- [EXERCISE REQUIREMENTS]:
Show each line of the rows below that contains the string "italic", copying every such line in full.

- [MATERIAL PROVIDED]:
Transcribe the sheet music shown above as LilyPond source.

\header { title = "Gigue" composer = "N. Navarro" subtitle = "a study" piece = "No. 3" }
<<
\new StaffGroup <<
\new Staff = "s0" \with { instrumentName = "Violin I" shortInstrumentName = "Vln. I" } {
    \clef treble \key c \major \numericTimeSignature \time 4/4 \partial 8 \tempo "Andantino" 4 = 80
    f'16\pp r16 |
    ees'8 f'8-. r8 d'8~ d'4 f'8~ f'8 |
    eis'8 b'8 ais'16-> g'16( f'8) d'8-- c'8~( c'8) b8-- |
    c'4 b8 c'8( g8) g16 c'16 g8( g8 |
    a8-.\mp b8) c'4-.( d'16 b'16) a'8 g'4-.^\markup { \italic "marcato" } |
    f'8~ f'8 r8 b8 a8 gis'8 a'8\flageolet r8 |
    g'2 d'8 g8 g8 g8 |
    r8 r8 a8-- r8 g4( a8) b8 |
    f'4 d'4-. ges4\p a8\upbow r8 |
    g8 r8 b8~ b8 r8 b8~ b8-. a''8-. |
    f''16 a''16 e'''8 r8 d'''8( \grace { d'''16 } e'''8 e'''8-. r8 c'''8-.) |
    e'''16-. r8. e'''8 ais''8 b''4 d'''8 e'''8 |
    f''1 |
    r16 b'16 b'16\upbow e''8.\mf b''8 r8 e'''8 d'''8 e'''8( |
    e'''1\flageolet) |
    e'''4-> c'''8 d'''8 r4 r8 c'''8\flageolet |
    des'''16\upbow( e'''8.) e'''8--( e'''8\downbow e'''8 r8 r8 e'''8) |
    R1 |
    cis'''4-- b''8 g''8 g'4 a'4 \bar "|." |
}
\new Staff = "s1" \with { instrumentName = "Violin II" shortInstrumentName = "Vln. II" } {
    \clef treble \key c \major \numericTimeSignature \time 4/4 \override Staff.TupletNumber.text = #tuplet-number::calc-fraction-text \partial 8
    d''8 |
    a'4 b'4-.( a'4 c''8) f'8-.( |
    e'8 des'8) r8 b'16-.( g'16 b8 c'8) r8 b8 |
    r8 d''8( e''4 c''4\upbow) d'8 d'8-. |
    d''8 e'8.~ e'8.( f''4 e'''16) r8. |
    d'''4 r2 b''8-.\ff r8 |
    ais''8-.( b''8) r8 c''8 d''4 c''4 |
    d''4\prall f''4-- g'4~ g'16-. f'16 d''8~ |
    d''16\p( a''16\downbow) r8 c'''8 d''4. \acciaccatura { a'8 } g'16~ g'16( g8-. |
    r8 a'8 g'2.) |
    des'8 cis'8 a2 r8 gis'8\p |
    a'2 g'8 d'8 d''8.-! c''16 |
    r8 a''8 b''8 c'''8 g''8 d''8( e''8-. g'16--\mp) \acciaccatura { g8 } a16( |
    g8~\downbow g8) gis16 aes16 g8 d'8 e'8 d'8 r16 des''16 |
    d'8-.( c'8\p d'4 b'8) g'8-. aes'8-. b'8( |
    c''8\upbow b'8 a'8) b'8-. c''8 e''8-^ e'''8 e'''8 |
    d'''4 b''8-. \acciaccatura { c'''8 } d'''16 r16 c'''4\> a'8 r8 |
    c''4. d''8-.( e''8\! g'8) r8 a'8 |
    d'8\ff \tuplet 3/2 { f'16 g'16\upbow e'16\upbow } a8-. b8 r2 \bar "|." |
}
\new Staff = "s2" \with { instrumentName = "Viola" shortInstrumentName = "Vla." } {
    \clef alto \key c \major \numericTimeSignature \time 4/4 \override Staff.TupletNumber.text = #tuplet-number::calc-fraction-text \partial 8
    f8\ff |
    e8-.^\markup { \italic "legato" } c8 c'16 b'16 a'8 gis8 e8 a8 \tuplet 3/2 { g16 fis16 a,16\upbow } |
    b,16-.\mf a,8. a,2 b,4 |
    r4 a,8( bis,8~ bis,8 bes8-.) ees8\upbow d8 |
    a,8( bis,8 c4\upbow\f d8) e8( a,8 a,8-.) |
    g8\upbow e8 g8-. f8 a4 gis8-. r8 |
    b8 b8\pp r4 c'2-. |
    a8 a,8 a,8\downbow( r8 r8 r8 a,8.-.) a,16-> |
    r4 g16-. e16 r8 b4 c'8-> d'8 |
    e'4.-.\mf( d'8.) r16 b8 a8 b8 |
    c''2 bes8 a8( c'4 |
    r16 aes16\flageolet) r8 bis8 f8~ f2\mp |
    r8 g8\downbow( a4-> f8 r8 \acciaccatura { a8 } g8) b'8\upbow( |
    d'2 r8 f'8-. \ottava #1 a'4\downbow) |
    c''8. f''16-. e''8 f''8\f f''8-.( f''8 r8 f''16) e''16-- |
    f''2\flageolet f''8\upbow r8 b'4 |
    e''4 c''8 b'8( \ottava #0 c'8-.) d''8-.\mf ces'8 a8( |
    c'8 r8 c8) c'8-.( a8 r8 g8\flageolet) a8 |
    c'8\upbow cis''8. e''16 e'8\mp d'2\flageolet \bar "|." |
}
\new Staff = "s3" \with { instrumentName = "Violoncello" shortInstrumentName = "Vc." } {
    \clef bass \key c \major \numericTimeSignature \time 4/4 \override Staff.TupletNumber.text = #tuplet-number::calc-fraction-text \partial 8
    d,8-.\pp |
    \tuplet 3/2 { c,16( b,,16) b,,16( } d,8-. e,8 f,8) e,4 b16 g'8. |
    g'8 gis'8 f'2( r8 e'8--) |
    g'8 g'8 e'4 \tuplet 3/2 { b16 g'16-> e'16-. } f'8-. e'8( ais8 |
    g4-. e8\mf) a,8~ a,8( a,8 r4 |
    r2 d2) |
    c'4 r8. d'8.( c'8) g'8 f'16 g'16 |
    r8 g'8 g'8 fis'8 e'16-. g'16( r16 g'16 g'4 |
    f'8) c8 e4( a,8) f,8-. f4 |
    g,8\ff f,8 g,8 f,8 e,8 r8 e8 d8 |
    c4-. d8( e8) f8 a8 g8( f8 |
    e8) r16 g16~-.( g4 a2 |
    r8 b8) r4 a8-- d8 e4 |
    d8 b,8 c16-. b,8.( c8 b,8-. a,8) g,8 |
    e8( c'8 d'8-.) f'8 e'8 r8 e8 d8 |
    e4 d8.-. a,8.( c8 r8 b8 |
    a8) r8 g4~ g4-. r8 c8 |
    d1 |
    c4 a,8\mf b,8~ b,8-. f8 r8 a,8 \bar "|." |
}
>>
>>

- [OUTPUT BELOW]:
    a8-.\mp b8) c'4-.( d'16 b'16) a'8 g'4-.^\markup { \italic "marcato" } |
    e8-.^\markup { \italic "legato" } c8 c'16 b'16 a'8 gis8 e8 a8 \tuplet 3/2 { g16 fis16 a,16\upbow } |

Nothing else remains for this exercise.